INFORMATION SUPPLIED:
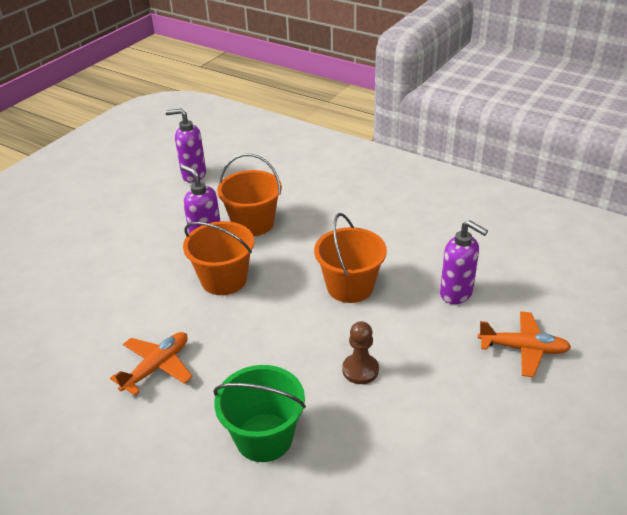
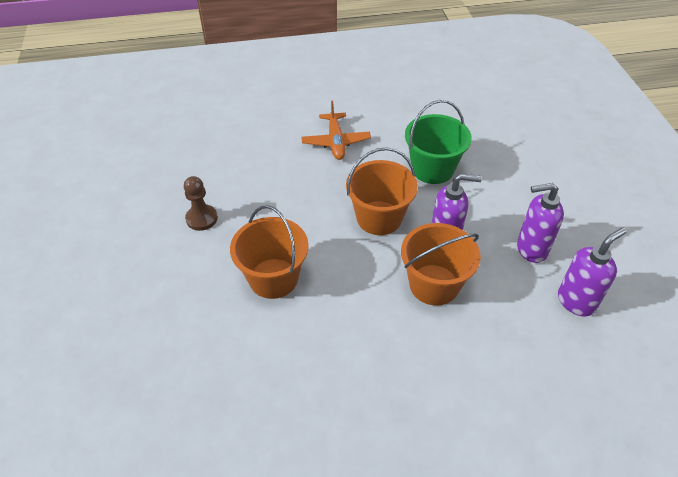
camera: 135 degrees right, 10 degrees up
green bucket [213,365,306,462] -> green bucket moved to [405,100,472,184]
purple soap dispenser [440,220,488,304] -> purple soap dispenser moved to [517,183,564,263]
orange plane [478,311,571,377] -> none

DESCRIPTION OF THE TASK:
Copy out the line containing "green bucket [213,365,306,462]", then every line after it through the end of the listing, exactly and with nothing else.

SOLUTION TO THE EXERCISE:
green bucket [213,365,306,462] -> green bucket moved to [405,100,472,184]
purple soap dispenser [440,220,488,304] -> purple soap dispenser moved to [517,183,564,263]
orange plane [478,311,571,377] -> none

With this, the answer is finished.